BEGIN

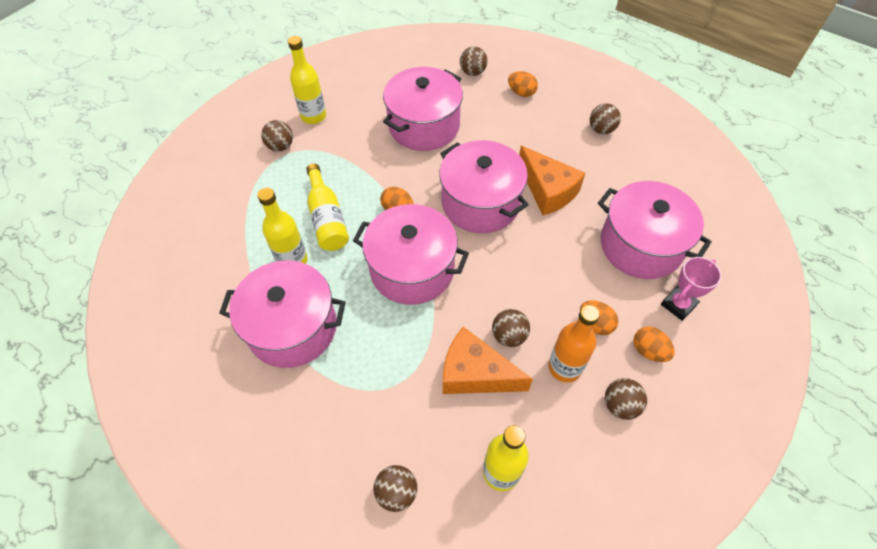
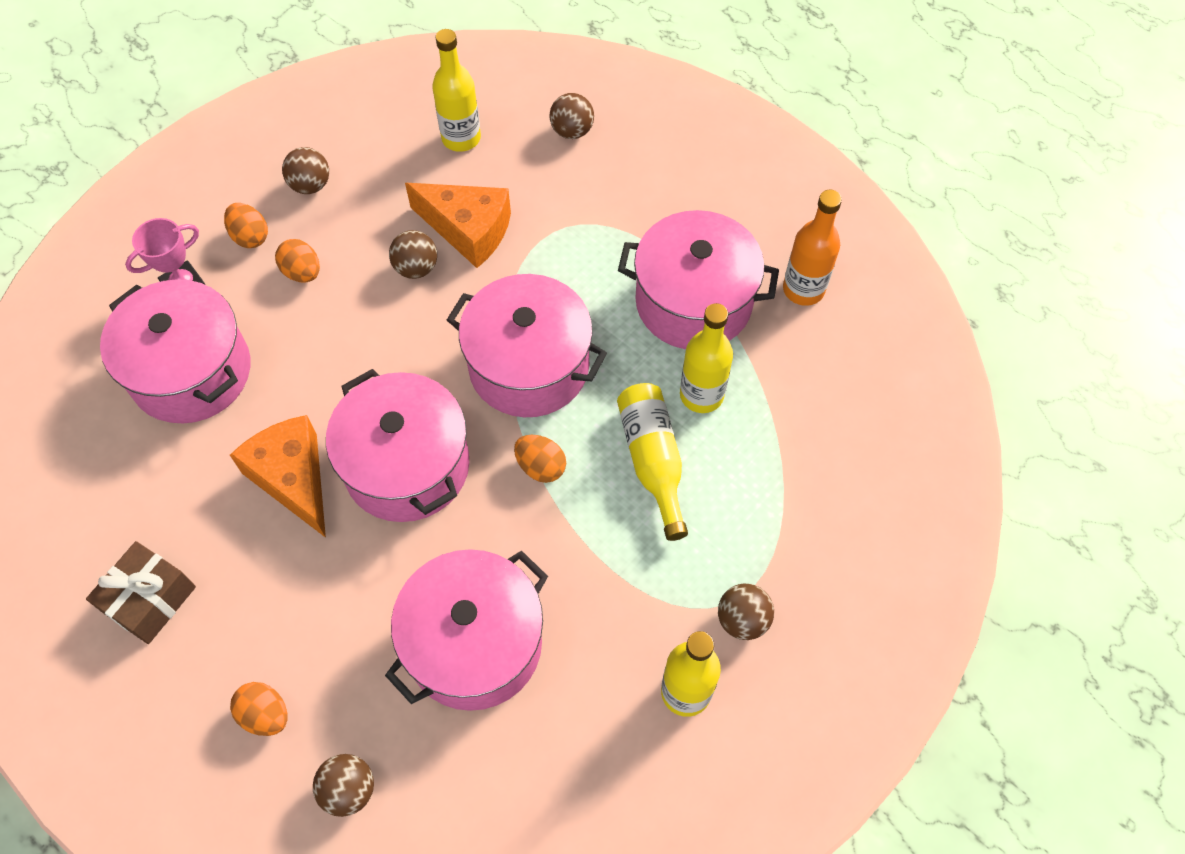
camera: 175 degrees left, 5 degrees up
(565, 367) = (359, 228): orange bottle -> orange bottle (803, 289)
(601, 130) = (150, 600): brown ball -> brown gift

END

Make an exact copy of each line, beginning at the one containing "(565, 367) = (359, 228): orange" and ending with the last line of the data, and of no other line.

- Output for this task
(565, 367) = (359, 228): orange bottle -> orange bottle (803, 289)
(601, 130) = (150, 600): brown ball -> brown gift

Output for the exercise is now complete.